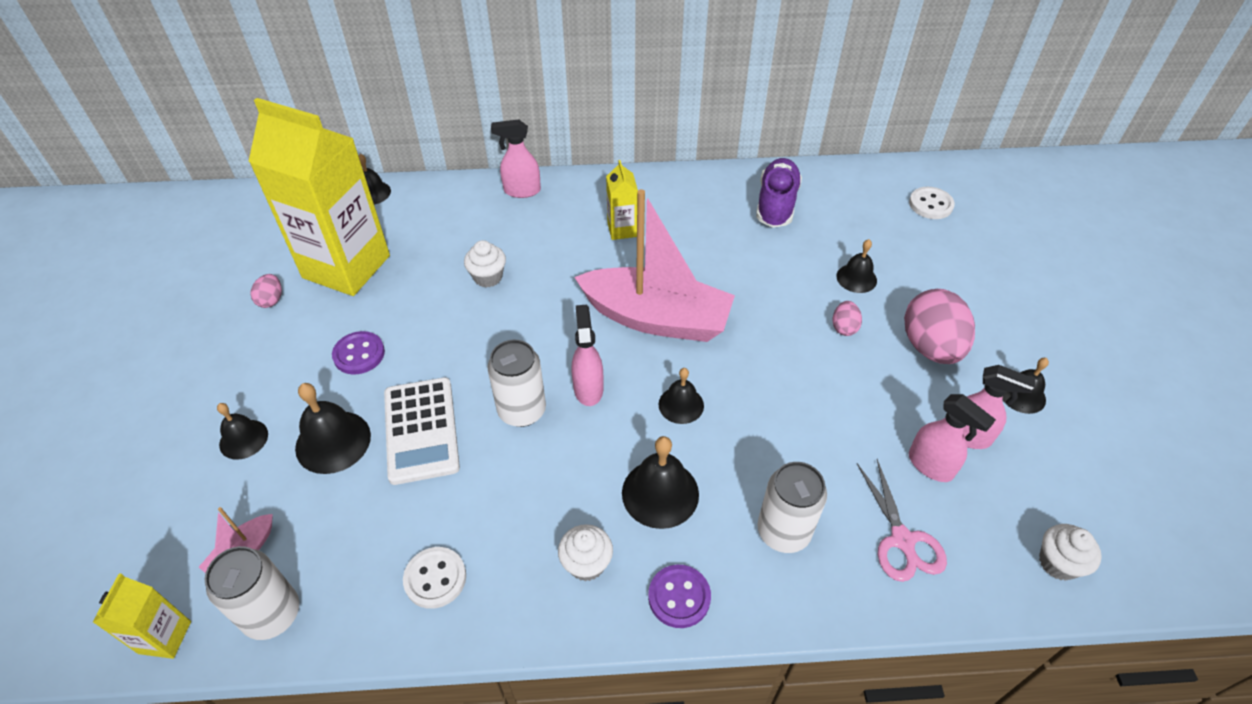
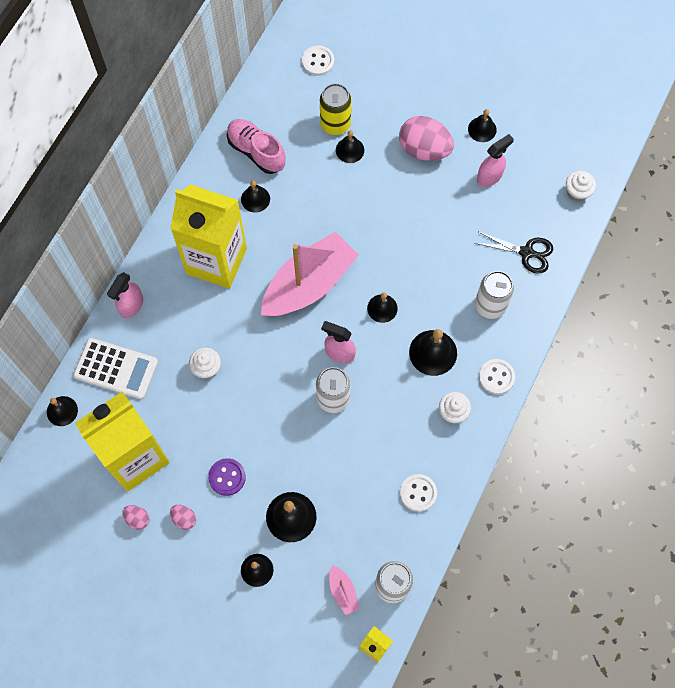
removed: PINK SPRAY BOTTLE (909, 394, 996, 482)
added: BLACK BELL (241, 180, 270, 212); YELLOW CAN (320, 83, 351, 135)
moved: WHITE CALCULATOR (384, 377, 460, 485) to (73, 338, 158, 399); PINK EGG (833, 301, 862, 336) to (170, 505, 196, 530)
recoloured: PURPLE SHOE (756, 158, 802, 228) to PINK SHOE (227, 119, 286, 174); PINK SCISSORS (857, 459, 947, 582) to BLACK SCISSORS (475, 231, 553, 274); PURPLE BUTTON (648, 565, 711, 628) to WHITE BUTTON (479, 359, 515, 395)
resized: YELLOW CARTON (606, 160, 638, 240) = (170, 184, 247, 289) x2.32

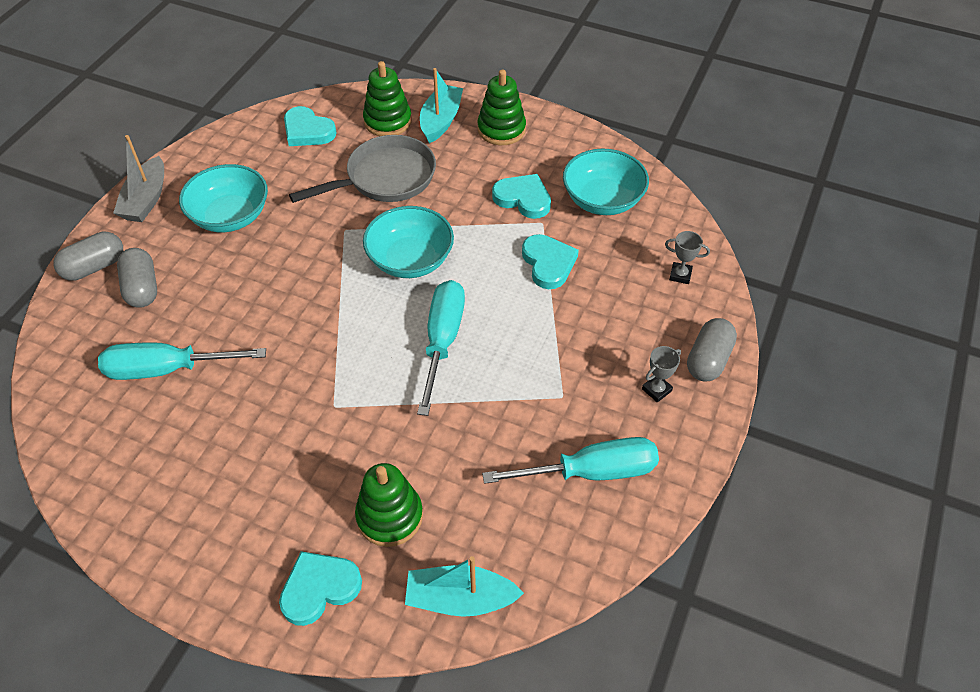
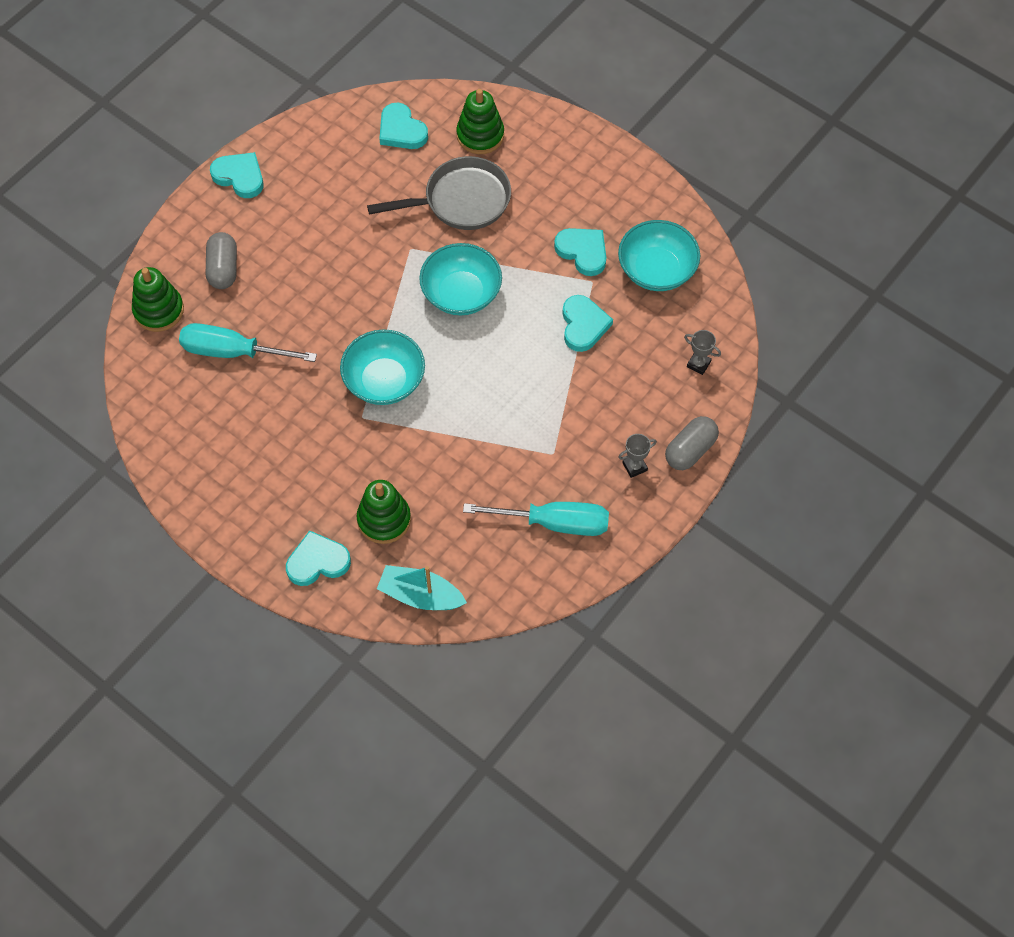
removed: GREY CAPSULE (53, 232, 123, 281); TURQUOISE SCREWDRIVER (417, 280, 465, 416); TURQUOISE BOAT (420, 68, 463, 143)
moved: GREEN STACKING TOY (478, 70, 526, 145) to (132, 267, 184, 332); TURQUOISE BOWL (179, 164, 268, 232) to (340, 329, 425, 405)
replaced: GREY BOAT (113, 135, 164, 222) to TURQUOISE HEART (210, 152, 264, 198)

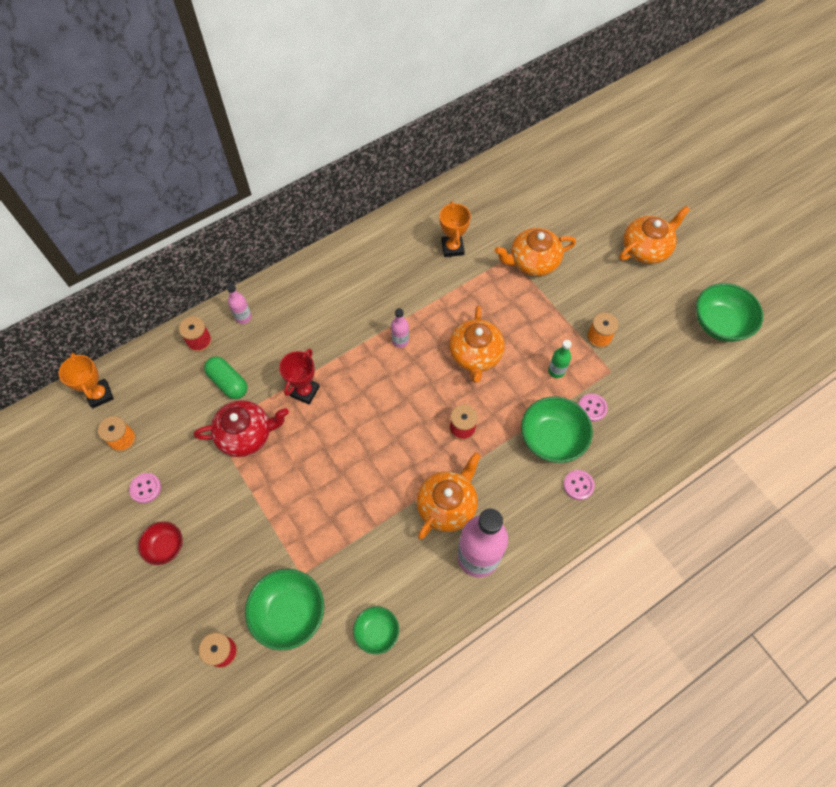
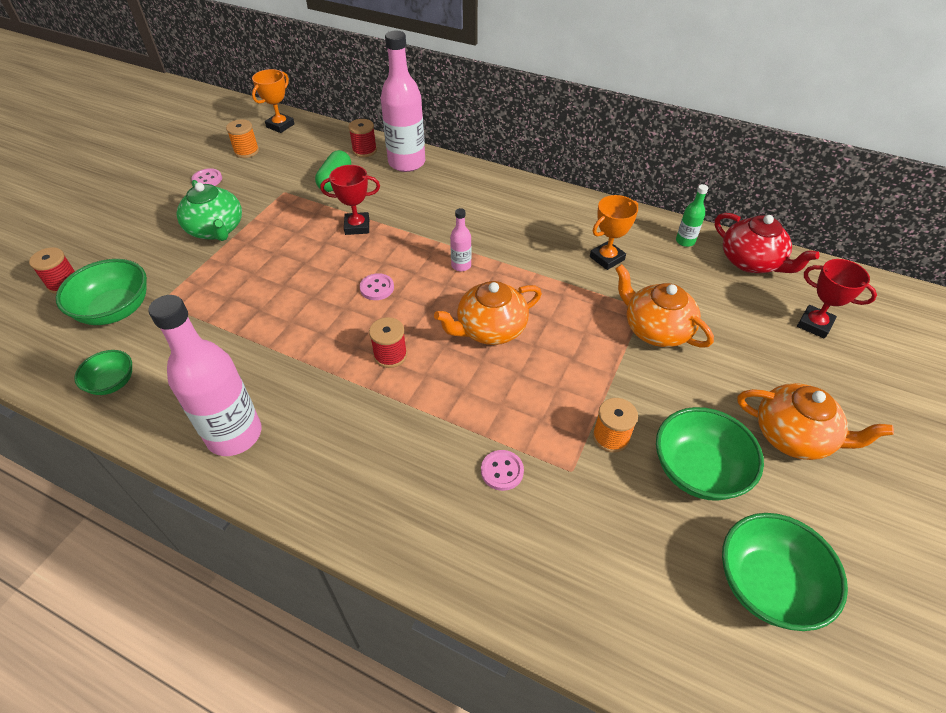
removed: RED BOWL (138, 521, 183, 565); ORANGE TEAPOT (416, 452, 481, 539)
added: GREEN TEAPOT (177, 180, 242, 241); RED TROPHY (797, 259, 877, 339)
moved: PINK BUTTON (563, 470, 595, 500) to (360, 273, 394, 300); GREEN BOWL (521, 397, 593, 463) to (656, 407, 764, 501); GREEN BOTTLE (548, 340, 571, 378) to (676, 184, 708, 247); RED TEAPOT (194, 400, 289, 457) to (715, 213, 820, 273)
resized: PINK BOTTLE (227, 284, 252, 324) = (381, 31, 425, 172) x2.20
★ ★ ★ ★
What you have to do:
Without any pictures, repeat the listing exactly.

Answer box:
removed: PINK SPRAY BOTTLE (909, 394, 996, 482)
added: BLACK BELL (241, 180, 270, 212); YELLOW CAN (320, 83, 351, 135)
moved: WHITE CALCULATOR (384, 377, 460, 485) to (73, 338, 158, 399); PINK EGG (833, 301, 862, 336) to (170, 505, 196, 530)
recoloured: PURPLE SHOE (756, 158, 802, 228) to PINK SHOE (227, 119, 286, 174); PINK SCISSORS (857, 459, 947, 582) to BLACK SCISSORS (475, 231, 553, 274); PURPLE BUTTON (648, 565, 711, 628) to WHITE BUTTON (479, 359, 515, 395)
resized: YELLOW CARTON (606, 160, 638, 240) = (170, 184, 247, 289) x2.32

removed: GREY CAPSULE (53, 232, 123, 281); TURQUOISE SCREWDRIVER (417, 280, 465, 416); TURQUOISE BOAT (420, 68, 463, 143)
moved: GREEN STACKING TOY (478, 70, 526, 145) to (132, 267, 184, 332); TURQUOISE BOWL (179, 164, 268, 232) to (340, 329, 425, 405)
replaced: GREY BOAT (113, 135, 164, 222) to TURQUOISE HEART (210, 152, 264, 198)

removed: RED BOWL (138, 521, 183, 565); ORANGE TEAPOT (416, 452, 481, 539)
added: GREEN TEAPOT (177, 180, 242, 241); RED TROPHY (797, 259, 877, 339)
moved: PINK BUTTON (563, 470, 595, 500) to (360, 273, 394, 300); GREEN BOWL (521, 397, 593, 463) to (656, 407, 764, 501); GREEN BOTTLE (548, 340, 571, 378) to (676, 184, 708, 247); RED TEAPOT (194, 400, 289, 457) to (715, 213, 820, 273)
resized: PINK BOTTLE (227, 284, 252, 324) = (381, 31, 425, 172) x2.20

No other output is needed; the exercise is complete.